> [The data]:

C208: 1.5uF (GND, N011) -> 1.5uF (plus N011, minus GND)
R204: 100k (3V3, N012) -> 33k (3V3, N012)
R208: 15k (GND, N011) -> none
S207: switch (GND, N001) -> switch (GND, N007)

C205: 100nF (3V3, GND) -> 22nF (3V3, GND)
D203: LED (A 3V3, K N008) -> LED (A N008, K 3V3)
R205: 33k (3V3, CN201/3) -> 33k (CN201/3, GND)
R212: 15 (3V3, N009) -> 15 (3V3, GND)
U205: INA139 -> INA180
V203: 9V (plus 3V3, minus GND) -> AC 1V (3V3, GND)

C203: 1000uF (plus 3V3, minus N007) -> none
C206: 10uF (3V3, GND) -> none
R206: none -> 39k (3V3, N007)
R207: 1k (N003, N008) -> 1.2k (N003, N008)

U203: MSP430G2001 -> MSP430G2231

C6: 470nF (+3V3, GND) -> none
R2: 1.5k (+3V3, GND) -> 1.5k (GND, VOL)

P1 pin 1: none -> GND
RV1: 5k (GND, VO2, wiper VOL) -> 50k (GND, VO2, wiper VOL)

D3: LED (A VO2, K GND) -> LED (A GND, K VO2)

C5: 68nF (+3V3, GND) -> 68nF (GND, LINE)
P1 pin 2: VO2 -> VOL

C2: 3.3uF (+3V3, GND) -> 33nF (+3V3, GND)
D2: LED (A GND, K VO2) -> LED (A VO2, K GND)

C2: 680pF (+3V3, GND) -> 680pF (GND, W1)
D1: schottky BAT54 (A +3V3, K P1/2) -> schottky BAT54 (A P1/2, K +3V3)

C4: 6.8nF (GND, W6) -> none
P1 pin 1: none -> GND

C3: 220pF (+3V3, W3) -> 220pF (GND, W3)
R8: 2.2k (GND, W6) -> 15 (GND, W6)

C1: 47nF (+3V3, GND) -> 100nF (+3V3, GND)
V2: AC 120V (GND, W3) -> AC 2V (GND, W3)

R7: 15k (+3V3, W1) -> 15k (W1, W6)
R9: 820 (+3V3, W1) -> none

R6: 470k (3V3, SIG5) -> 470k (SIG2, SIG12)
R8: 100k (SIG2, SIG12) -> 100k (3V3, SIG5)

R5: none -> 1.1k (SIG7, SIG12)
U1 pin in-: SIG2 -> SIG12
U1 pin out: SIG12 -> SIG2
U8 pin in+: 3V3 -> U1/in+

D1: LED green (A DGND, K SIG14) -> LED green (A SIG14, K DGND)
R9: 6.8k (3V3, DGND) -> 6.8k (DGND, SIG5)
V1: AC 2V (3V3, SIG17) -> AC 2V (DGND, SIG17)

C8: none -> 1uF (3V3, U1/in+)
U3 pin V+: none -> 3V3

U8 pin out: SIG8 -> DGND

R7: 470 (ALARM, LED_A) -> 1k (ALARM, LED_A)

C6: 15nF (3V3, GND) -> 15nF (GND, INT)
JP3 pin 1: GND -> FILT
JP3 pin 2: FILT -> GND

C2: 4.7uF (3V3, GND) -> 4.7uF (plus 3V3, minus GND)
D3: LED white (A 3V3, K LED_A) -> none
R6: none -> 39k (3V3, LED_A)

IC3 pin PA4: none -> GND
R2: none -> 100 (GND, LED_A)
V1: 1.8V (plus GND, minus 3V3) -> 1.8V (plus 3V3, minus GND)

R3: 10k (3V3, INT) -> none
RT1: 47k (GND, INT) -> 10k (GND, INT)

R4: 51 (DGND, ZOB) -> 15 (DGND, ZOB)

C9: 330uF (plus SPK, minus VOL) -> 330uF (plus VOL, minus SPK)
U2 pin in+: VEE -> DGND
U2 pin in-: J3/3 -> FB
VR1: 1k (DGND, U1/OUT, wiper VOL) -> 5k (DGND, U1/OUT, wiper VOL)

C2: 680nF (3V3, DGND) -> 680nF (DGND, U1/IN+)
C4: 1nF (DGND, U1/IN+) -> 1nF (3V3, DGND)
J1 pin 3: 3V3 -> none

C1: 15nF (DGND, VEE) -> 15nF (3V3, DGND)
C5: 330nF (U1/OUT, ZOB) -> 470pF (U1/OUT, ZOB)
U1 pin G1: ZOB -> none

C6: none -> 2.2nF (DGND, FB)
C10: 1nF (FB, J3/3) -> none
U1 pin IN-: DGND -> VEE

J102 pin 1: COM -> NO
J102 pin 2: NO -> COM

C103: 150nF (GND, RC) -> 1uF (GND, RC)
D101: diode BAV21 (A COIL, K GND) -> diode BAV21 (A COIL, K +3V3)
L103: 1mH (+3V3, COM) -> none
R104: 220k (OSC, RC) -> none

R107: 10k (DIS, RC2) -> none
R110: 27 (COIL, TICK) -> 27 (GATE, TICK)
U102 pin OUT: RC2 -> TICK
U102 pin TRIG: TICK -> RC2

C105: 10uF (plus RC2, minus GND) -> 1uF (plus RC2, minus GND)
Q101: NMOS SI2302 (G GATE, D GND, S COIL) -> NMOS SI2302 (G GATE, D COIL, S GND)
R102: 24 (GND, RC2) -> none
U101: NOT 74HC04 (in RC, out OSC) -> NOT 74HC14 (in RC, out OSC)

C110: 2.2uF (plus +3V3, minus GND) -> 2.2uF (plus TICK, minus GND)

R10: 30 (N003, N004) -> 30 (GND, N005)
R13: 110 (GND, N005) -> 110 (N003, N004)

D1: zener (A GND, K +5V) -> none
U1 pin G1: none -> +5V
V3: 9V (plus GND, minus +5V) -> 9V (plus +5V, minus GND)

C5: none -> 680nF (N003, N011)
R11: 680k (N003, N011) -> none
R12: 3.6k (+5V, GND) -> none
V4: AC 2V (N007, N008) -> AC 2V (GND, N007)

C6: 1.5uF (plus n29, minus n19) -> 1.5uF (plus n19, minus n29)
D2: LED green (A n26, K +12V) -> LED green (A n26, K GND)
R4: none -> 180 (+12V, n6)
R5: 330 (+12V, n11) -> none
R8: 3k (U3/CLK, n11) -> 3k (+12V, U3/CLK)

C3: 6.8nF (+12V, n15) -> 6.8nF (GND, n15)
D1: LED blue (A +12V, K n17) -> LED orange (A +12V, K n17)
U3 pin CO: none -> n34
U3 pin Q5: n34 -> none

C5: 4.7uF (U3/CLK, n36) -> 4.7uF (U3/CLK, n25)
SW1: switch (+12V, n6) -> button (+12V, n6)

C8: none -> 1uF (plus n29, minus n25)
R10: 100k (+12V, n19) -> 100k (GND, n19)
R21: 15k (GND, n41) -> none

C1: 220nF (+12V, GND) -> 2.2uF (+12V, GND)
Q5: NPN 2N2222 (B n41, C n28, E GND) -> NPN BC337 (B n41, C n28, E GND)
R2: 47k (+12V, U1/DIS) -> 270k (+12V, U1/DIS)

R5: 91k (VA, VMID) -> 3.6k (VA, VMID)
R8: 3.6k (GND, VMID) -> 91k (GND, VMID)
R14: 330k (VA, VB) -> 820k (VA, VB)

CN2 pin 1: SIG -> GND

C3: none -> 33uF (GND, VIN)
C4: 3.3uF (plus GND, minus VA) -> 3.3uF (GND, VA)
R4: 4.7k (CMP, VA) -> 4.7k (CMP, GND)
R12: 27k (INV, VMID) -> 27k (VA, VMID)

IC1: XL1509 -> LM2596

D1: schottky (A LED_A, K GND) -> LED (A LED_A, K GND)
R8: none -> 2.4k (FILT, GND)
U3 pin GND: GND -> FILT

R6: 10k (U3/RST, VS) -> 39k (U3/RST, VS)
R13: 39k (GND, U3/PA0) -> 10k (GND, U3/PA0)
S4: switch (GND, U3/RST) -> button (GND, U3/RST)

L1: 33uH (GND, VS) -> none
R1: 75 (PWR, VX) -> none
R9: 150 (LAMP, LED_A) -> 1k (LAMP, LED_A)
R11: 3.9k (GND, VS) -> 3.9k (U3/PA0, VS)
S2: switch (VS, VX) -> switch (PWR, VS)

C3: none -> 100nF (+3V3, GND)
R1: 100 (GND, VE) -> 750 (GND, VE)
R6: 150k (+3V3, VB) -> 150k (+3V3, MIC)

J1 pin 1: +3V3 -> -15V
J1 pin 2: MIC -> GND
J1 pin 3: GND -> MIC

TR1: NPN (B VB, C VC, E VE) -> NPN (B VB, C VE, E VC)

> [Exercise brief]: Copy out, word for word, the part of the entries above that begins at the line with "R207: 1k (N003, N008) -> 1.2k (N003, N008)" and ends at the line with "U1 pin G1: ZOB -> none", including both.

> [Worked solution]:
R207: 1k (N003, N008) -> 1.2k (N003, N008)

U203: MSP430G2001 -> MSP430G2231

C6: 470nF (+3V3, GND) -> none
R2: 1.5k (+3V3, GND) -> 1.5k (GND, VOL)

P1 pin 1: none -> GND
RV1: 5k (GND, VO2, wiper VOL) -> 50k (GND, VO2, wiper VOL)

D3: LED (A VO2, K GND) -> LED (A GND, K VO2)

C5: 68nF (+3V3, GND) -> 68nF (GND, LINE)
P1 pin 2: VO2 -> VOL

C2: 3.3uF (+3V3, GND) -> 33nF (+3V3, GND)
D2: LED (A GND, K VO2) -> LED (A VO2, K GND)

C2: 680pF (+3V3, GND) -> 680pF (GND, W1)
D1: schottky BAT54 (A +3V3, K P1/2) -> schottky BAT54 (A P1/2, K +3V3)

C4: 6.8nF (GND, W6) -> none
P1 pin 1: none -> GND

C3: 220pF (+3V3, W3) -> 220pF (GND, W3)
R8: 2.2k (GND, W6) -> 15 (GND, W6)

C1: 47nF (+3V3, GND) -> 100nF (+3V3, GND)
V2: AC 120V (GND, W3) -> AC 2V (GND, W3)

R7: 15k (+3V3, W1) -> 15k (W1, W6)
R9: 820 (+3V3, W1) -> none

R6: 470k (3V3, SIG5) -> 470k (SIG2, SIG12)
R8: 100k (SIG2, SIG12) -> 100k (3V3, SIG5)

R5: none -> 1.1k (SIG7, SIG12)
U1 pin in-: SIG2 -> SIG12
U1 pin out: SIG12 -> SIG2
U8 pin in+: 3V3 -> U1/in+

D1: LED green (A DGND, K SIG14) -> LED green (A SIG14, K DGND)
R9: 6.8k (3V3, DGND) -> 6.8k (DGND, SIG5)
V1: AC 2V (3V3, SIG17) -> AC 2V (DGND, SIG17)

C8: none -> 1uF (3V3, U1/in+)
U3 pin V+: none -> 3V3

U8 pin out: SIG8 -> DGND

R7: 470 (ALARM, LED_A) -> 1k (ALARM, LED_A)

C6: 15nF (3V3, GND) -> 15nF (GND, INT)
JP3 pin 1: GND -> FILT
JP3 pin 2: FILT -> GND

C2: 4.7uF (3V3, GND) -> 4.7uF (plus 3V3, minus GND)
D3: LED white (A 3V3, K LED_A) -> none
R6: none -> 39k (3V3, LED_A)

IC3 pin PA4: none -> GND
R2: none -> 100 (GND, LED_A)
V1: 1.8V (plus GND, minus 3V3) -> 1.8V (plus 3V3, minus GND)

R3: 10k (3V3, INT) -> none
RT1: 47k (GND, INT) -> 10k (GND, INT)

R4: 51 (DGND, ZOB) -> 15 (DGND, ZOB)

C9: 330uF (plus SPK, minus VOL) -> 330uF (plus VOL, minus SPK)
U2 pin in+: VEE -> DGND
U2 pin in-: J3/3 -> FB
VR1: 1k (DGND, U1/OUT, wiper VOL) -> 5k (DGND, U1/OUT, wiper VOL)

C2: 680nF (3V3, DGND) -> 680nF (DGND, U1/IN+)
C4: 1nF (DGND, U1/IN+) -> 1nF (3V3, DGND)
J1 pin 3: 3V3 -> none

C1: 15nF (DGND, VEE) -> 15nF (3V3, DGND)
C5: 330nF (U1/OUT, ZOB) -> 470pF (U1/OUT, ZOB)
U1 pin G1: ZOB -> none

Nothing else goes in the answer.